(Change detection outputs)
---*---

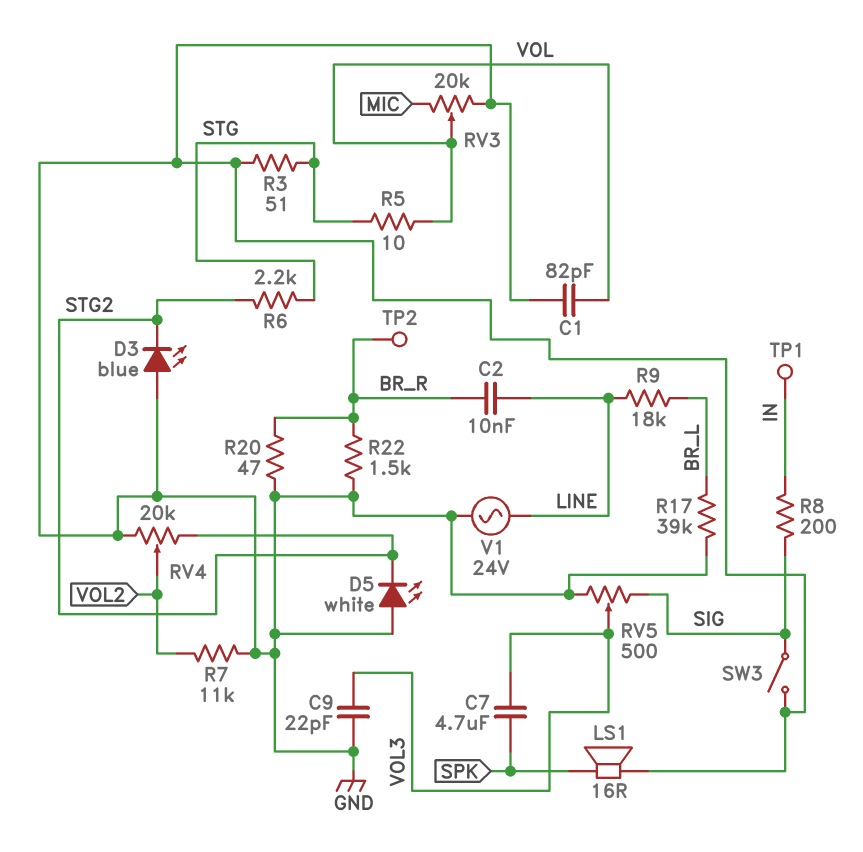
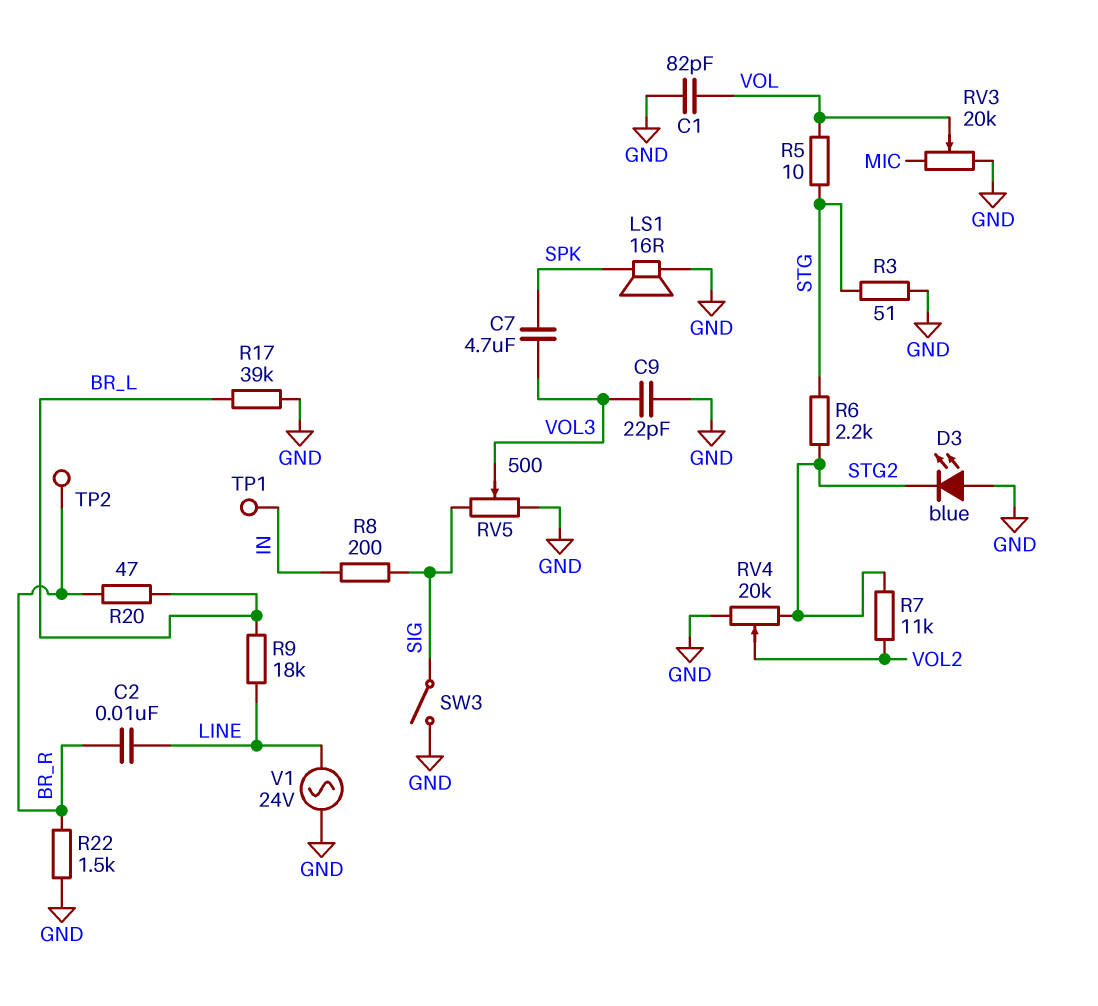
D5: LED white (A GND, K STG2) -> none
R7: 11k (GND, VOL2) -> 11k (STG2, VOL2)
R20: 47 (BR_R, GND) -> 47 (BR_L, BR_R)

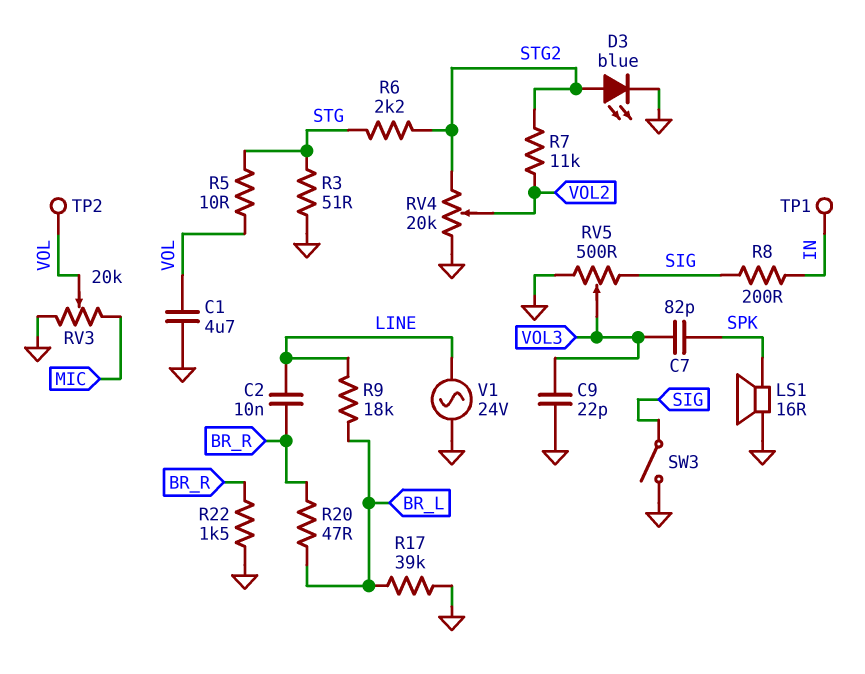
C1: 82pF (GND, VOL) -> 4.7uF (GND, VOL)
C7: 4.7uF (SPK, VOL3) -> 82pF (SPK, VOL3)
D3: LED blue (A GND, K STG2) -> LED blue (A STG2, K GND)
TP2: test point (BR_R) -> test point (VOL)

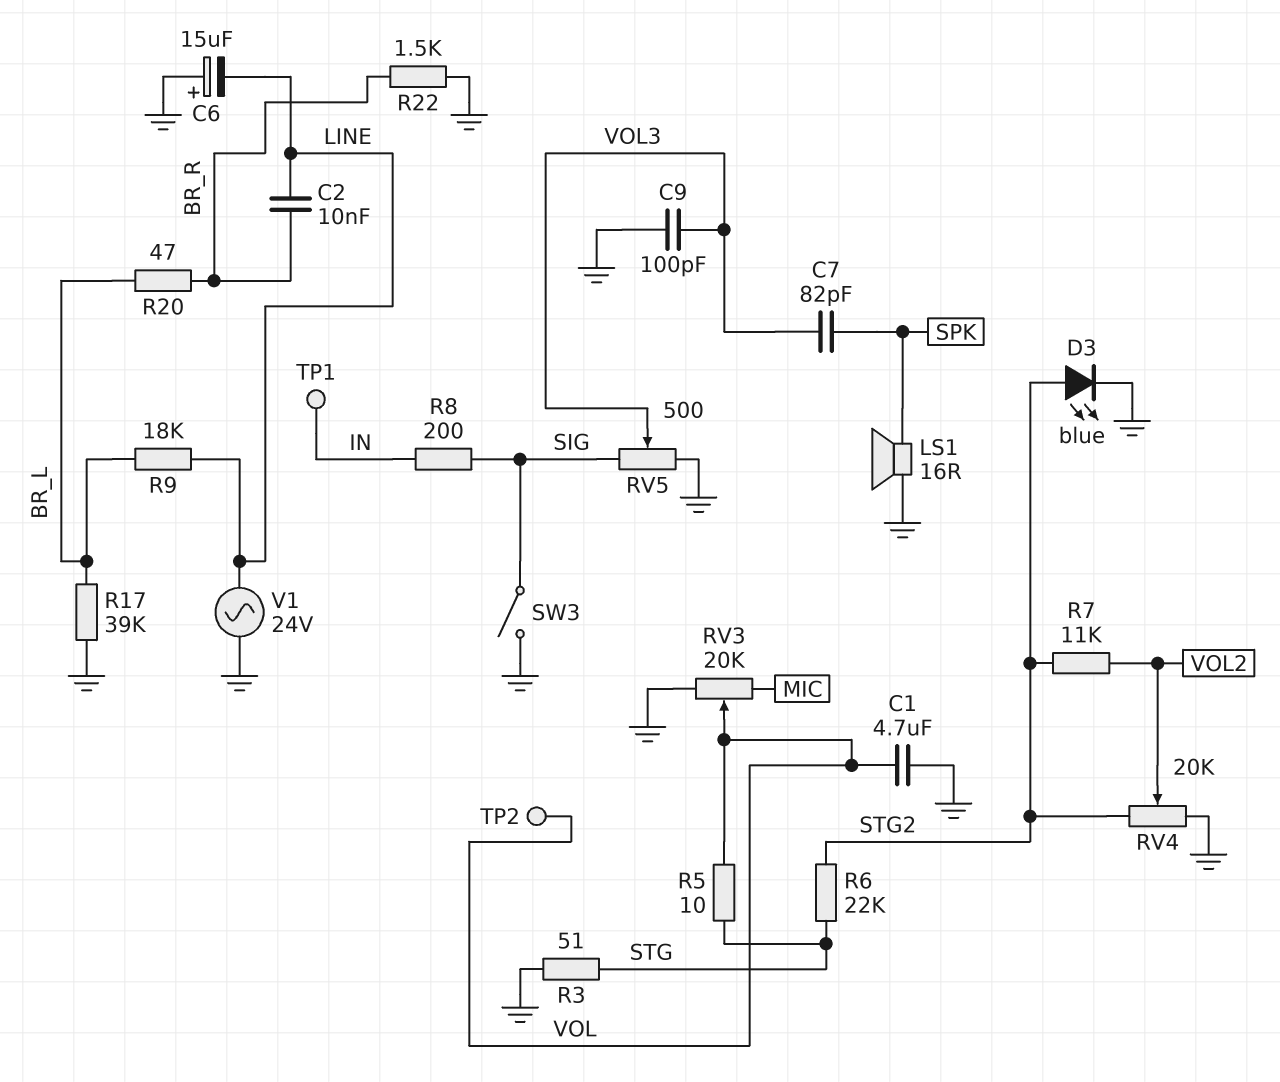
C6: none -> 15uF (plus GND, minus LINE)
C9: 22pF (GND, VOL3) -> 100pF (GND, VOL3)
R6: 2.2k (STG, STG2) -> 22k (STG, STG2)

---*---

Exercise requirements - Which lines in the records above include the word "none"? Copy them out.

Exercise output -
D5: LED white (A GND, K STG2) -> none
C6: none -> 15uF (plus GND, minus LINE)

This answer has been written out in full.